• DATASET RECORDS

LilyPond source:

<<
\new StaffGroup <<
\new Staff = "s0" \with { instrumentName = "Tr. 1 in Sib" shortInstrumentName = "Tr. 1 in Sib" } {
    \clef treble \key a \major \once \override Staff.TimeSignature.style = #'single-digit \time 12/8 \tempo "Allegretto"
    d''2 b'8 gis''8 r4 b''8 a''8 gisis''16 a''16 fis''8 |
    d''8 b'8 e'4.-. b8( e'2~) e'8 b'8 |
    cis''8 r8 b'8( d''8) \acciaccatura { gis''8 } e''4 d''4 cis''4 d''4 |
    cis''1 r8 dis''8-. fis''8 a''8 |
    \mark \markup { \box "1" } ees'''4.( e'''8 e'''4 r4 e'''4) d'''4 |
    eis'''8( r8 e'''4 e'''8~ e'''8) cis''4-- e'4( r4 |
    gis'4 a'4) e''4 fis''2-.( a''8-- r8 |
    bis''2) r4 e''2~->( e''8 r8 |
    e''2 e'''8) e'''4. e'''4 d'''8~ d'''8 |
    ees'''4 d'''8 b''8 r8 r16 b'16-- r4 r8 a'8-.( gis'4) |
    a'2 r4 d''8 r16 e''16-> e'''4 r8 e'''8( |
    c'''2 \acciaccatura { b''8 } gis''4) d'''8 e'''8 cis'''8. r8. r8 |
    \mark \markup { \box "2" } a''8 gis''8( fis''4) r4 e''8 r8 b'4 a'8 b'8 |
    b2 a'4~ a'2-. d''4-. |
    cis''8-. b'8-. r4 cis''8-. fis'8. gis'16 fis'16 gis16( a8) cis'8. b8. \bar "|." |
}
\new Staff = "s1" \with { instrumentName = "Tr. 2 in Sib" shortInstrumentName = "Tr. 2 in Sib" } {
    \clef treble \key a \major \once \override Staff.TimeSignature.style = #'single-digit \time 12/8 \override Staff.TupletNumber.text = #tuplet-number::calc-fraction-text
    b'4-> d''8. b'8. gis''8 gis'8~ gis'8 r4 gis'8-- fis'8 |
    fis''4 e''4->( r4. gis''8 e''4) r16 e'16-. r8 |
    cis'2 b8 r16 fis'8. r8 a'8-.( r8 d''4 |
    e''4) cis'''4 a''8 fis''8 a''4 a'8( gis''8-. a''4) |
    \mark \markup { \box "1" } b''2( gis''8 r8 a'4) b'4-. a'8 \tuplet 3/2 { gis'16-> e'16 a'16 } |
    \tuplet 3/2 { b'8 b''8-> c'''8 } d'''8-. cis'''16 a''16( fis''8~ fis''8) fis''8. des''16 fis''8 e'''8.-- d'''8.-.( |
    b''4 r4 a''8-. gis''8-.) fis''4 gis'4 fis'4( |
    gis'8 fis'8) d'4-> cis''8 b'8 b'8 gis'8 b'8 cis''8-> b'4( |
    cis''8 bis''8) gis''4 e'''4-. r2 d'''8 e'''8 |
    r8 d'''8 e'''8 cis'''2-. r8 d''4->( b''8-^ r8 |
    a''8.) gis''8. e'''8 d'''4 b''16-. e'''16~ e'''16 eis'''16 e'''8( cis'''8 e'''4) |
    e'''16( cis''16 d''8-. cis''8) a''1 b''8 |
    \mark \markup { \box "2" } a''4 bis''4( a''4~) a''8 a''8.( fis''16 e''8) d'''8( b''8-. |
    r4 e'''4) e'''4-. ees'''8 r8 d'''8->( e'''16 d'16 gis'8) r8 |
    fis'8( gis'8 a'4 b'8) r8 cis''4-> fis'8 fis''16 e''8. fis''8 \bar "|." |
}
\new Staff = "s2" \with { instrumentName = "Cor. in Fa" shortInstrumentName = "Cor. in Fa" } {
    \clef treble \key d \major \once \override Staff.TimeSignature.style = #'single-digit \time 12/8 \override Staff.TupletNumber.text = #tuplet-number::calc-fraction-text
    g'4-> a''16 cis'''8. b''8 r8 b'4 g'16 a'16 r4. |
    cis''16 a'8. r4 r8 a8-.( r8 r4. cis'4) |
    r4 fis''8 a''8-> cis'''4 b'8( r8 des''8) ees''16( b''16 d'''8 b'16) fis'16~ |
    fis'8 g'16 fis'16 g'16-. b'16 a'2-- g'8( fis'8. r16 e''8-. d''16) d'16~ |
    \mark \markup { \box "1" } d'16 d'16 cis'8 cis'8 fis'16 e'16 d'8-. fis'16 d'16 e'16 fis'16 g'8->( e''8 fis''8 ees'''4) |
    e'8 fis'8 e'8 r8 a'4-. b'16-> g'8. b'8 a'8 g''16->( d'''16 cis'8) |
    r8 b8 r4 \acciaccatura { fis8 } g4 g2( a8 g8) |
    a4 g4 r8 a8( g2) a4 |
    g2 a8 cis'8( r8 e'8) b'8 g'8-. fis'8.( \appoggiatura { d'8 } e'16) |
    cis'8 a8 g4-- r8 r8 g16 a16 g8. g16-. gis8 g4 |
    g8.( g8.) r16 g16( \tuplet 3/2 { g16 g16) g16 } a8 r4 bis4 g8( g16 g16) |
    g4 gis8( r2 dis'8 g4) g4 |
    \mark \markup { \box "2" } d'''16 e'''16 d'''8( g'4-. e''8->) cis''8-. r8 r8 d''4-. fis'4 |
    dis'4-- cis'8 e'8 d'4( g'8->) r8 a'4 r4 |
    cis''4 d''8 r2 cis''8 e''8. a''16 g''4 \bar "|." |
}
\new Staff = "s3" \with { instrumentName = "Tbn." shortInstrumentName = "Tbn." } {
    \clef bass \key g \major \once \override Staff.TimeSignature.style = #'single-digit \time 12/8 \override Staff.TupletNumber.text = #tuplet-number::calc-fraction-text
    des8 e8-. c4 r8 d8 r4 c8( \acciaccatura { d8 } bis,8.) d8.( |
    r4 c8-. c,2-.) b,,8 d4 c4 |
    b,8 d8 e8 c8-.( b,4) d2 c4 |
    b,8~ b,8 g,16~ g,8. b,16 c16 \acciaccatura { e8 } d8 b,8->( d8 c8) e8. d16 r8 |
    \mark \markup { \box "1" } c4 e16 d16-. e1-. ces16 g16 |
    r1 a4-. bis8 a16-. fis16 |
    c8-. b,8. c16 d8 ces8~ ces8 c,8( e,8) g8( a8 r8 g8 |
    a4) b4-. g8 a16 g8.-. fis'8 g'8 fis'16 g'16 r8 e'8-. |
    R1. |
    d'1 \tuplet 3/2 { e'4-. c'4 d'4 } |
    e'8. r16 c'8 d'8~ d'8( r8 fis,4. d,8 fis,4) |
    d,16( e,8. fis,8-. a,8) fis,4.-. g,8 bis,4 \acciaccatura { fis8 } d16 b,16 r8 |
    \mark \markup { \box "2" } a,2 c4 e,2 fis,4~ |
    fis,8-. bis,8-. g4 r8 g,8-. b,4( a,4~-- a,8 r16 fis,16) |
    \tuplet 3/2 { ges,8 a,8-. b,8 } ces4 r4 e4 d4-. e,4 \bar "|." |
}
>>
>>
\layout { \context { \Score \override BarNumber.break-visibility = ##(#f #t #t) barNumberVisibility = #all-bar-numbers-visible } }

• WHAT YOU WILL DO
Report each line of the data above that contains the string "tuplet".

• FULL OUTPUT
    \clef treble \key a \major \once \override Staff.TimeSignature.style = #'single-digit \time 12/8 \override Staff.TupletNumber.text = #tuplet-number::calc-fraction-text
    \mark \markup { \box "1" } b''2( gis''8 r8 a'4) b'4-. a'8 \tuplet 3/2 { gis'16-> e'16 a'16 } |
    \tuplet 3/2 { b'8 b''8-> c'''8 } d'''8-. cis'''16 a''16( fis''8~ fis''8) fis''8. des''16 fis''8 e'''8.-- d'''8.-.( |
    \clef treble \key d \major \once \override Staff.TimeSignature.style = #'single-digit \time 12/8 \override Staff.TupletNumber.text = #tuplet-number::calc-fraction-text
    g8.( g8.) r16 g16( \tuplet 3/2 { g16 g16) g16 } a8 r4 bis4 g8( g16 g16) |
    \clef bass \key g \major \once \override Staff.TimeSignature.style = #'single-digit \time 12/8 \override Staff.TupletNumber.text = #tuplet-number::calc-fraction-text
    d'1 \tuplet 3/2 { e'4-. c'4 d'4 } |
    \tuplet 3/2 { ges,8 a,8-. b,8 } ces4 r4 e4 d4-. e,4 \bar "|." |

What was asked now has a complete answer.